Change every "none" to "blank" in the lines of the items below, keeping everything else the same. Leave the pictures out of your answer.

--- START Excerpted data ---

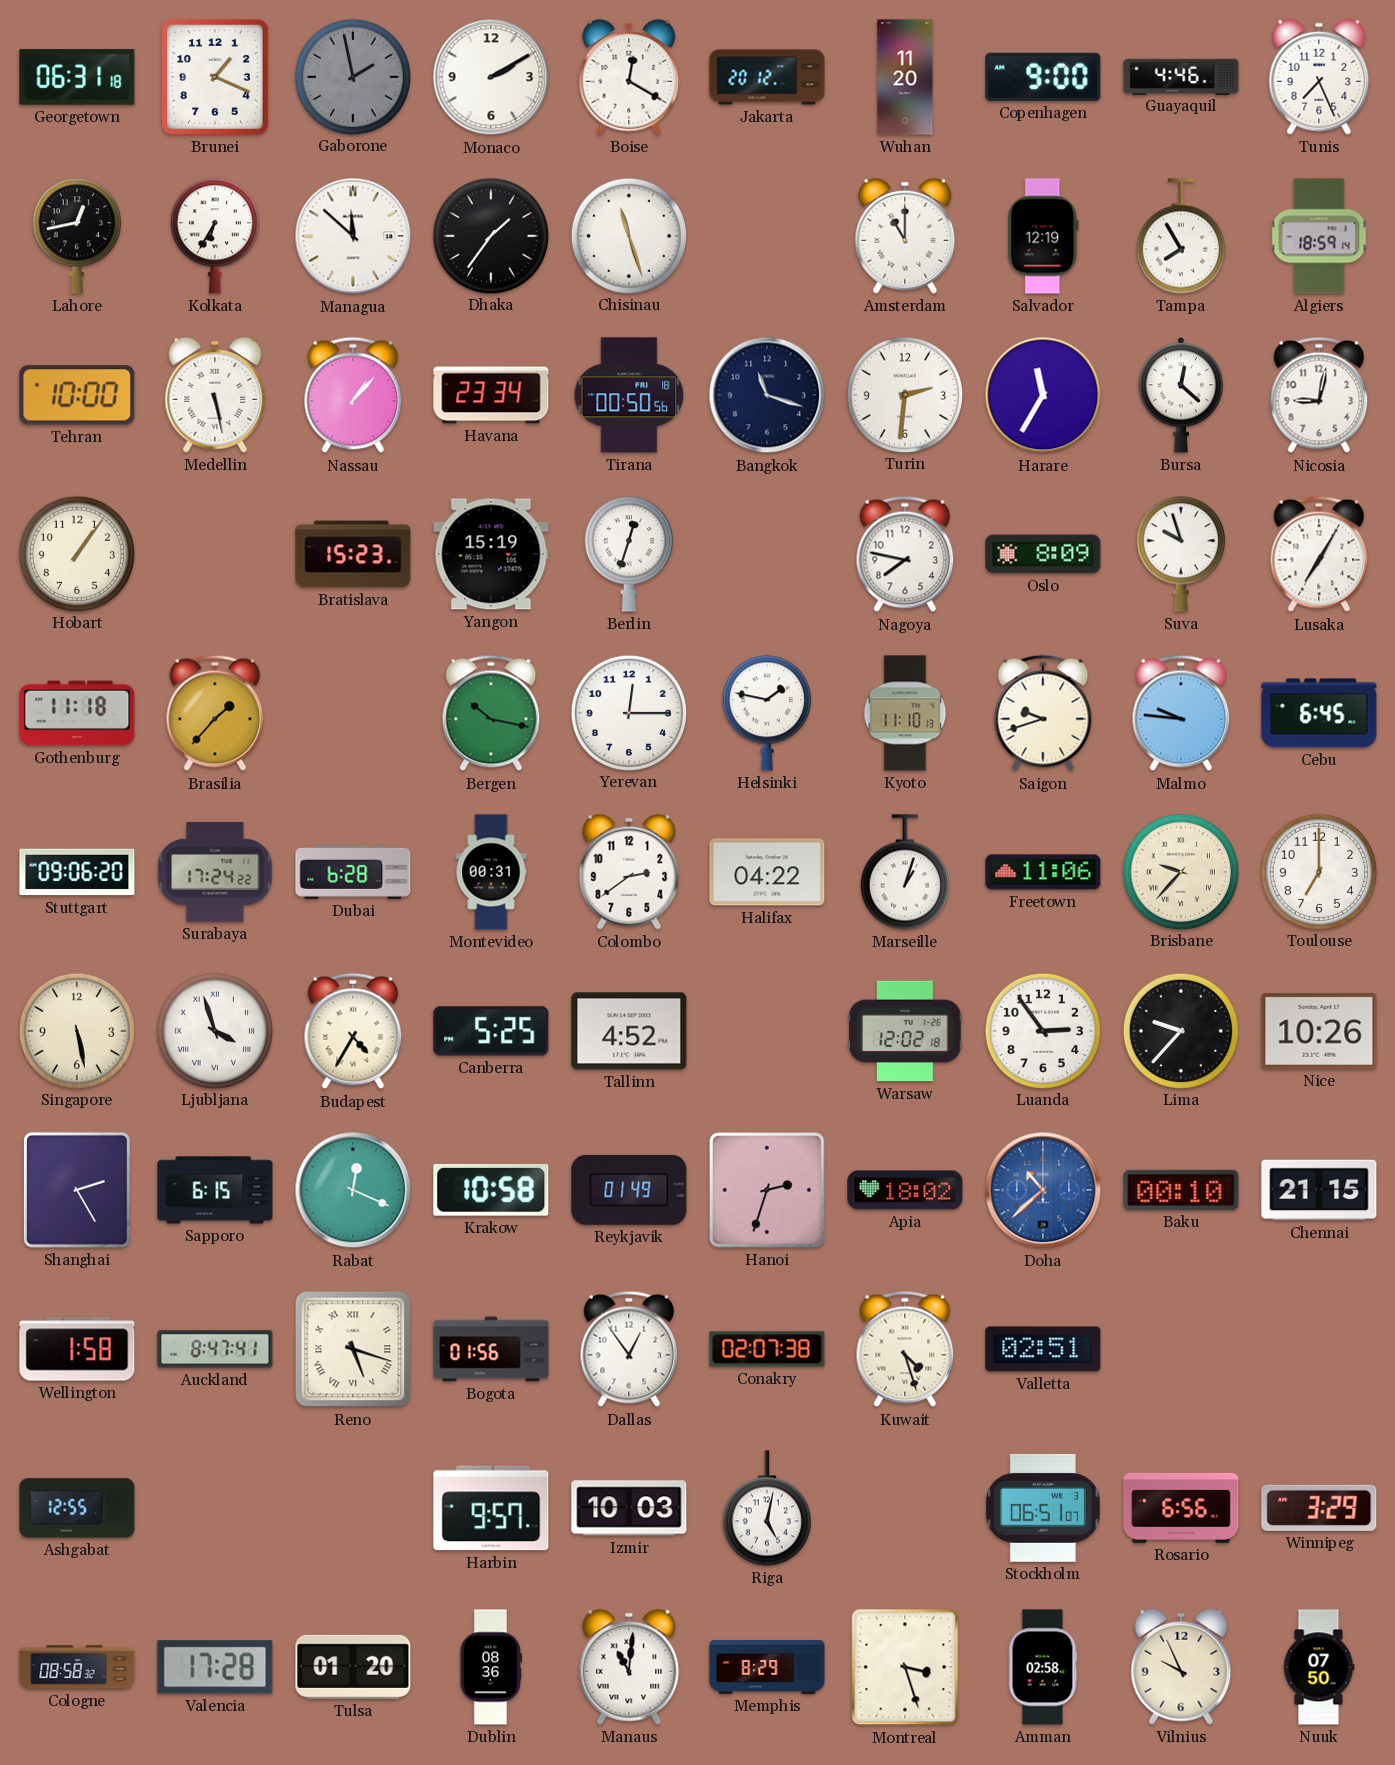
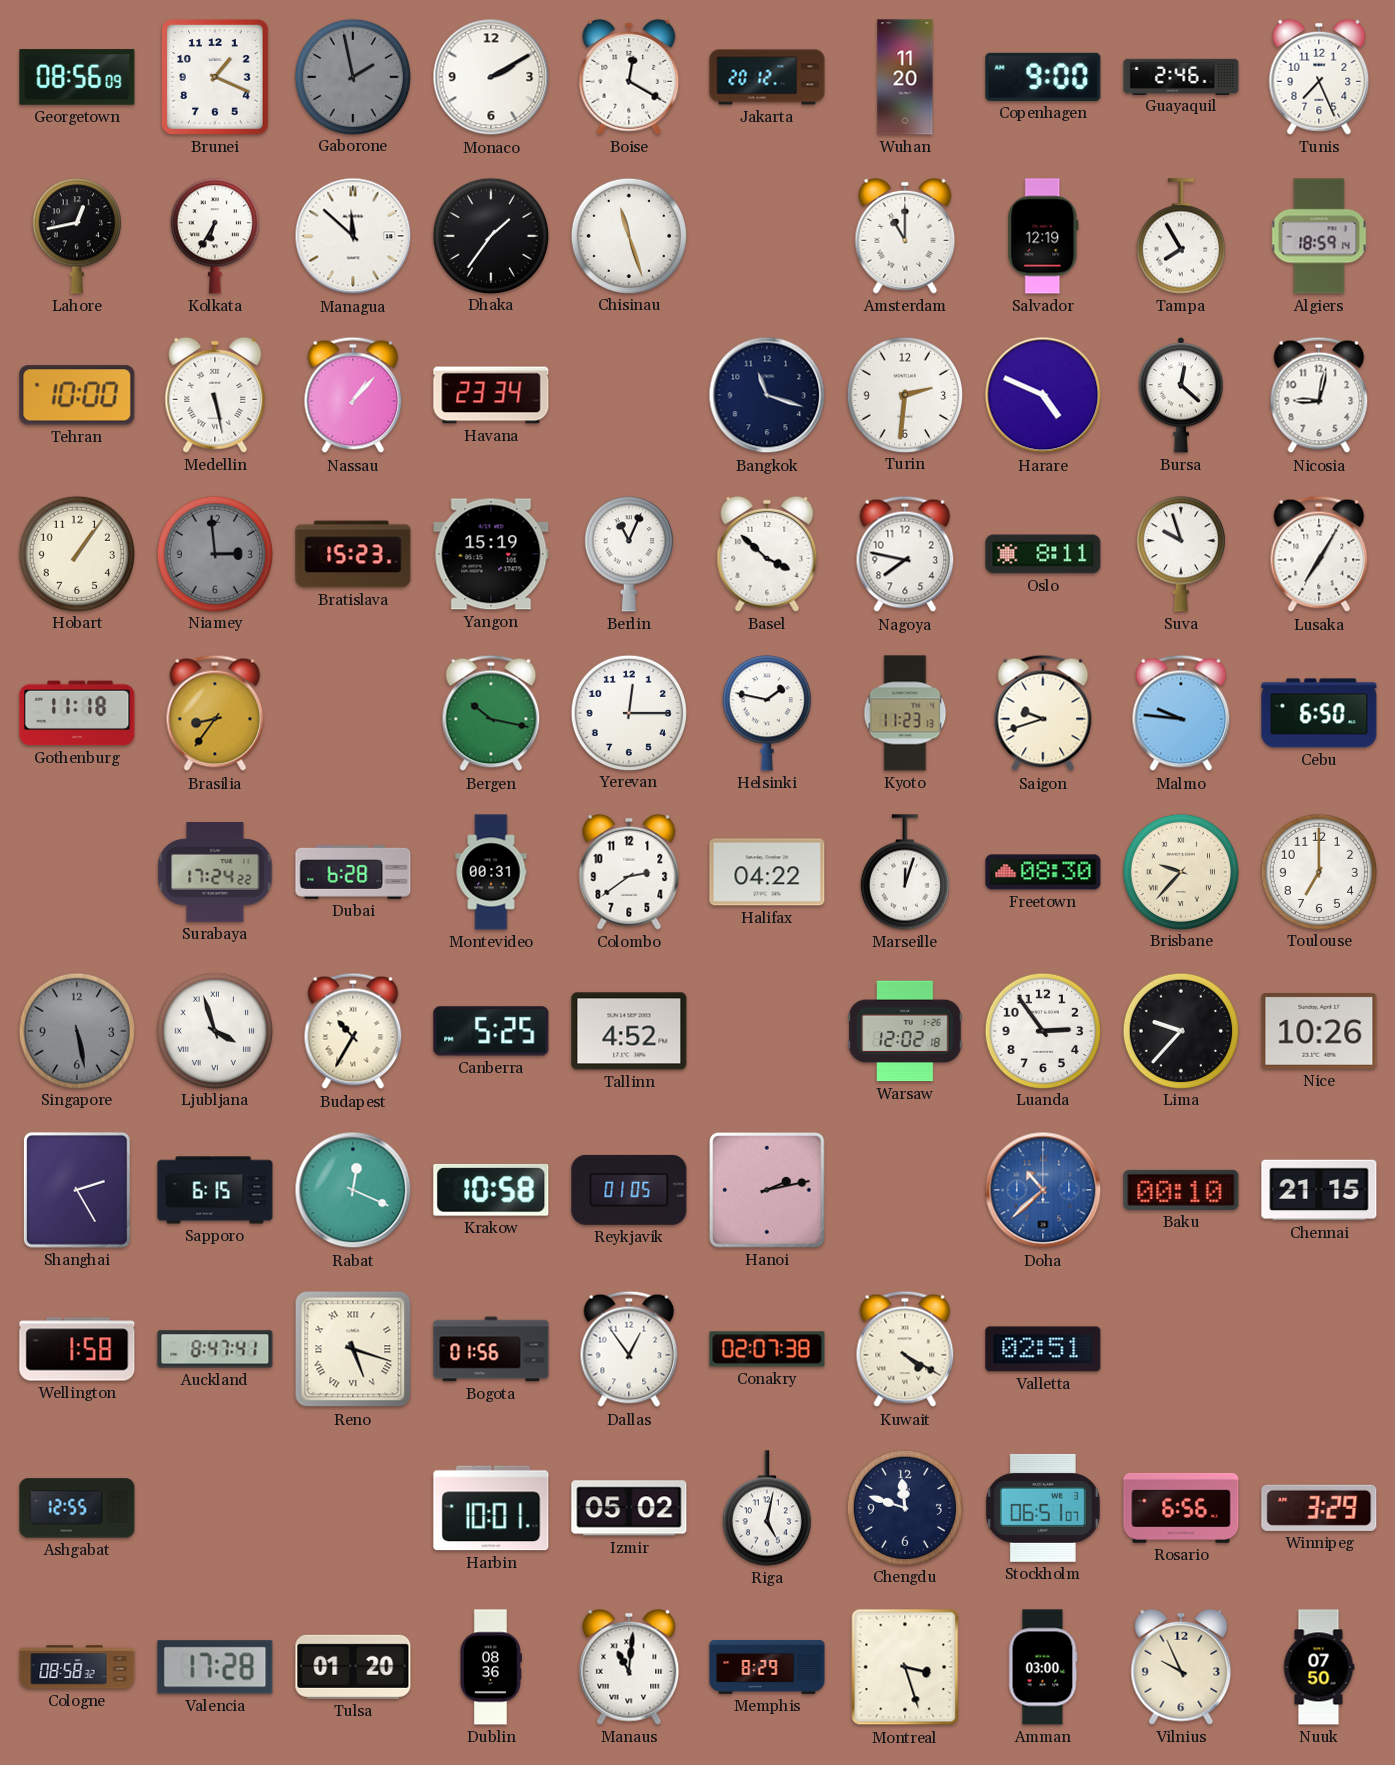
Georgetown: 06:31 -> 08:56
Guayaquil: 4:46 -> 2:46
Tirana: 00:50 -> none
Harare: 11:35 -> 4:49
Niamey: none -> 2:59
Berlin: 12:33 -> 11:04
Basel: none -> 3:52
Oslo: 8:09 -> 8:11
Brasilia: 1:37 -> 8:36
Kyoto: 11:10 -> 11:23
Cebu: 6:45 -> 6:50
Stuttgart: 09:06 -> none
Marseille: 1:03 -> 12:03
Freetown: 11:06 -> 08:30
Singapore dial: cream -> grey
Budapest: 4:35 -> 10:35
Reykjavik: 01:49 -> 01:05
Hanoi: 2:33 -> 2:13
Apia: 18:02 -> none
Kuwait: 4:27 -> 4:20
Harbin: 9:57 -> 10:01
Izmir: 10:03 -> 05:02
Chengdu: none -> 11:48
Amman: 02:58 -> 03:00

--- END Excerpted data ---

Output below:
Georgetown: 06:31 -> 08:56
Guayaquil: 4:46 -> 2:46
Tirana: 00:50 -> blank
Harare: 11:35 -> 4:49
Niamey: blank -> 2:59
Berlin: 12:33 -> 11:04
Basel: blank -> 3:52
Oslo: 8:09 -> 8:11
Brasilia: 1:37 -> 8:36
Kyoto: 11:10 -> 11:23
Cebu: 6:45 -> 6:50
Stuttgart: 09:06 -> blank
Marseille: 1:03 -> 12:03
Freetown: 11:06 -> 08:30
Singapore dial: cream -> grey
Budapest: 4:35 -> 10:35
Reykjavik: 01:49 -> 01:05
Hanoi: 2:33 -> 2:13
Apia: 18:02 -> blank
Kuwait: 4:27 -> 4:20
Harbin: 9:57 -> 10:01
Izmir: 10:03 -> 05:02
Chengdu: blank -> 11:48
Amman: 02:58 -> 03:00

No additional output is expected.